> Assignment:
Nothing but the records themselves, exactly as written and free of pictures, should appear in your response.

_____

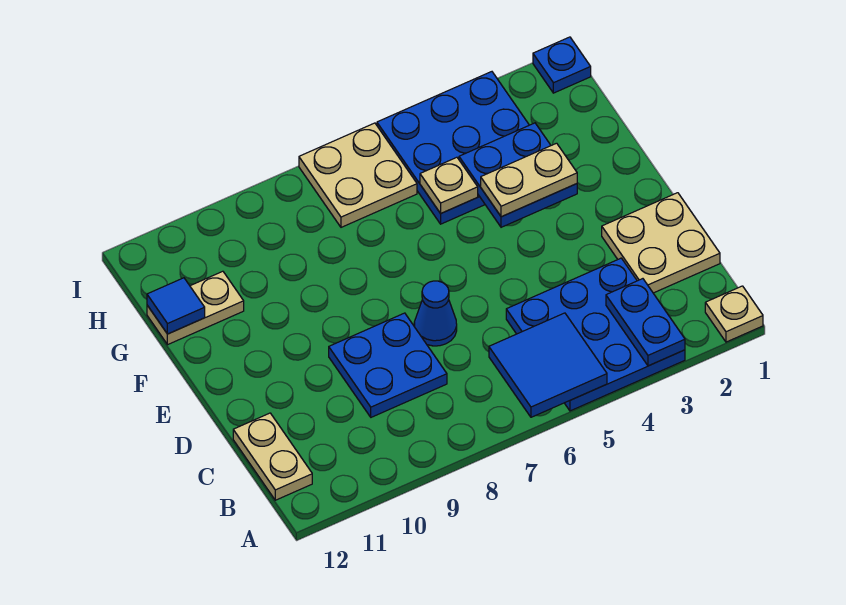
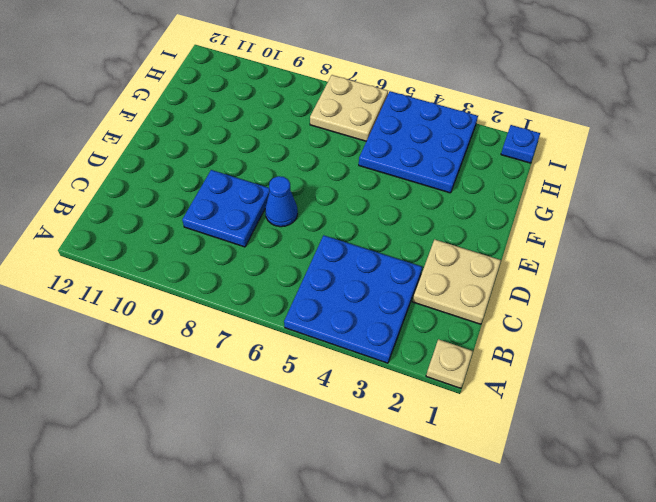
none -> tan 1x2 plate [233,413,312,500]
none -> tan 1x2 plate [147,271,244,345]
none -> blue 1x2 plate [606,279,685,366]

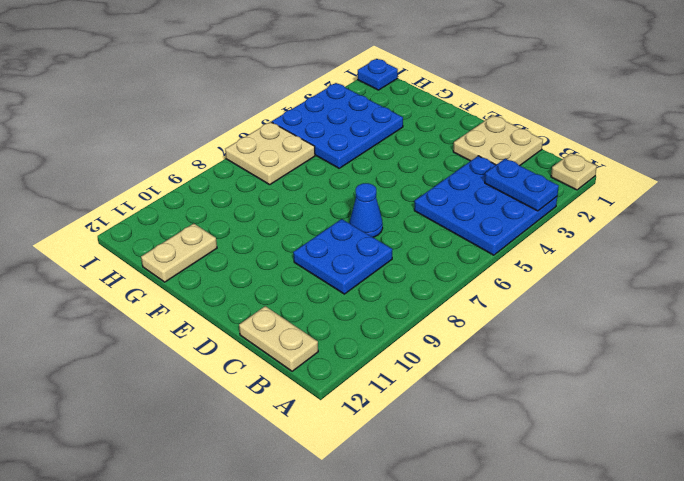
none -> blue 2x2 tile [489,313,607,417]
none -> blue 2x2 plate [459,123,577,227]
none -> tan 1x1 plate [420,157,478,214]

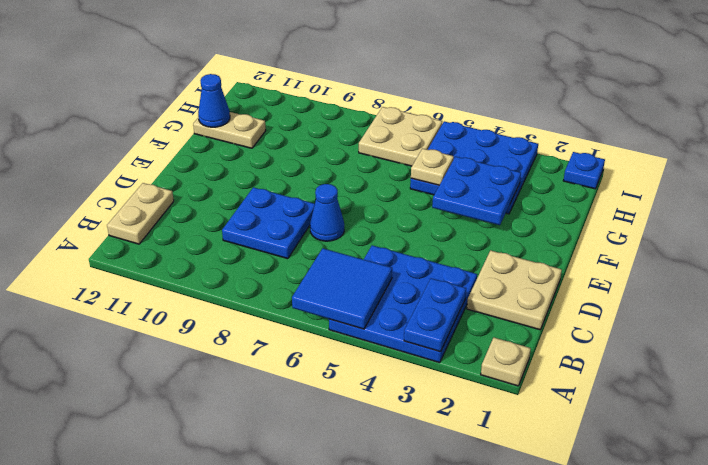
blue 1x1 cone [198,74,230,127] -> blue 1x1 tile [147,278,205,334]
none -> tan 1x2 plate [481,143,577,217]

_____

> Solution for this exercise:
none -> tan 1x2 plate [233,413,312,500]
none -> tan 1x2 plate [147,271,244,345]
none -> blue 1x2 plate [606,279,685,366]

none -> blue 2x2 tile [489,313,607,417]
none -> blue 2x2 plate [459,123,577,227]
none -> tan 1x1 plate [420,157,478,214]

blue 1x1 cone [198,74,230,127] -> blue 1x1 tile [147,278,205,334]
none -> tan 1x2 plate [481,143,577,217]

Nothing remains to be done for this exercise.